## Input records:
/---
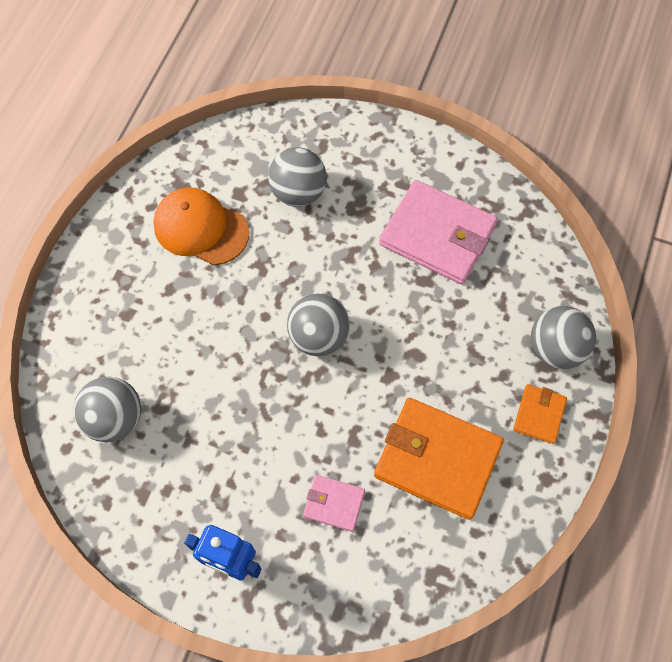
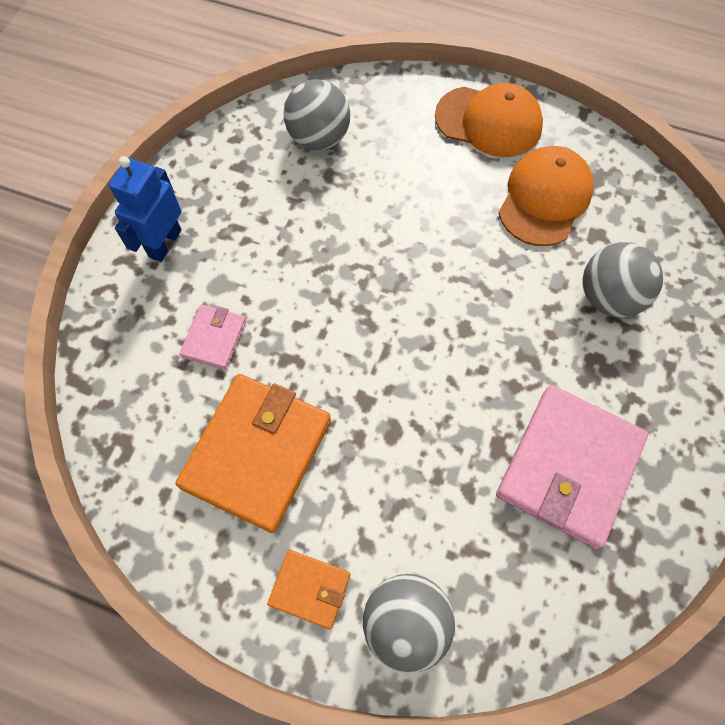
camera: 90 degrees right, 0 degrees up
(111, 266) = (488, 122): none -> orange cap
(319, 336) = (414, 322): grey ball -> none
\---
/---
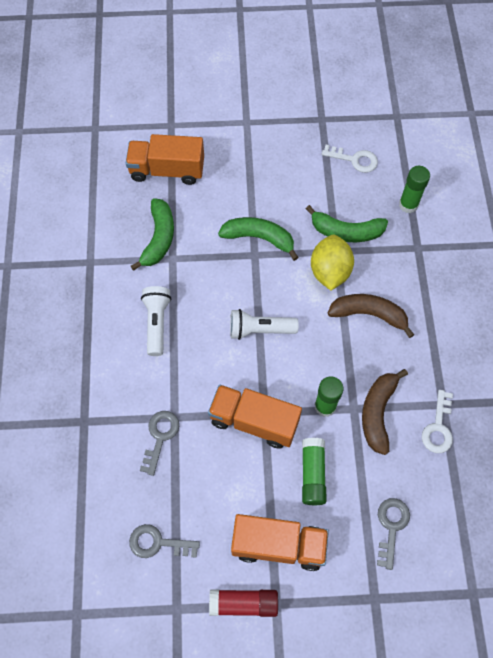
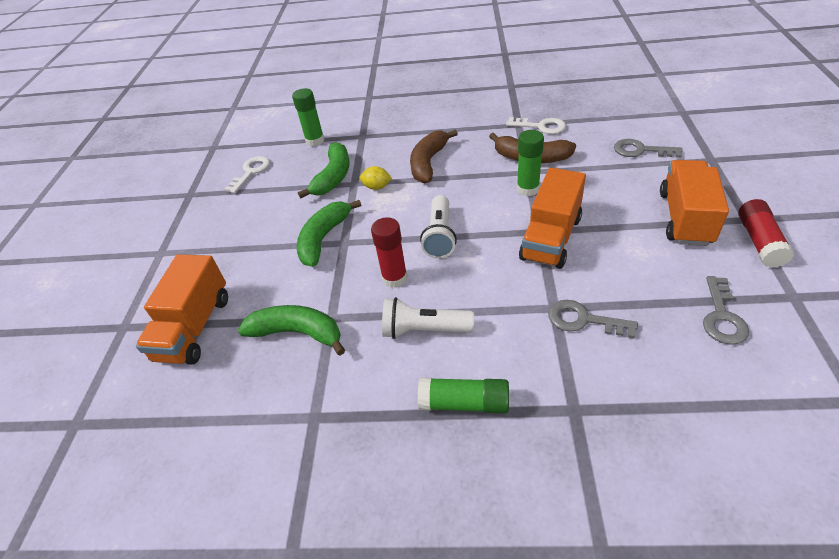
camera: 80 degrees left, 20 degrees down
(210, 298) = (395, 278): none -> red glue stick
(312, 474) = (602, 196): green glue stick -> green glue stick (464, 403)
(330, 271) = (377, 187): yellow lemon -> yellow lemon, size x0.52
\---
/---
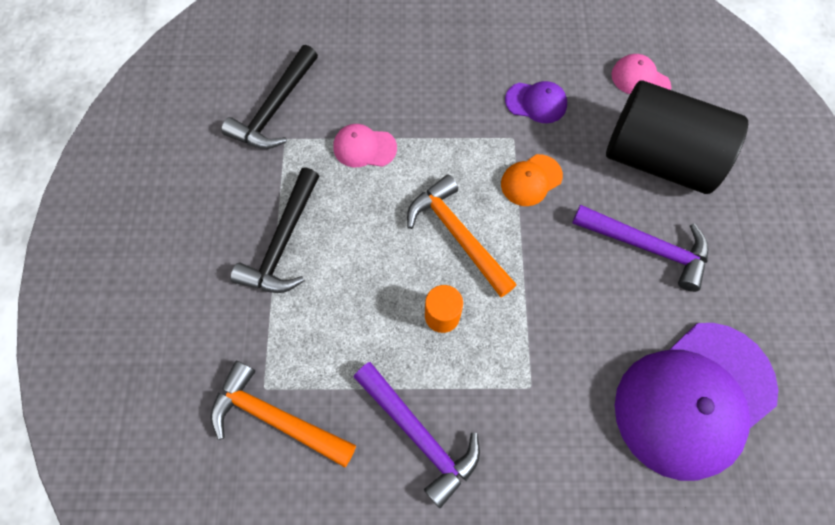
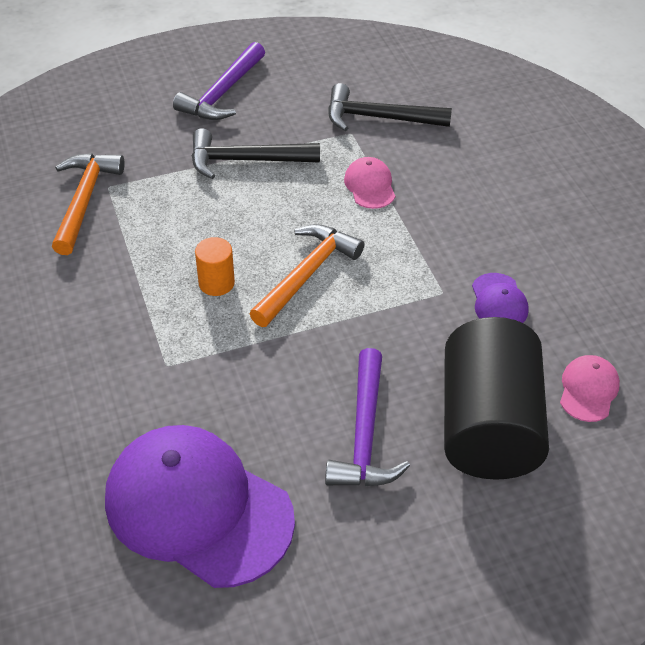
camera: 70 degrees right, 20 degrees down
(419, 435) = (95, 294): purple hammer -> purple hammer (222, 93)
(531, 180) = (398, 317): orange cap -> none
\---
## Requirement:
Using the listing above, copy exactly the line that contains "(111, 266) = (488, 122): none -> orange cap", the line that contains "(319, 336) = (414, 322): grey ball -> none", and each line that falls between them.

## Your response:
(111, 266) = (488, 122): none -> orange cap
(319, 336) = (414, 322): grey ball -> none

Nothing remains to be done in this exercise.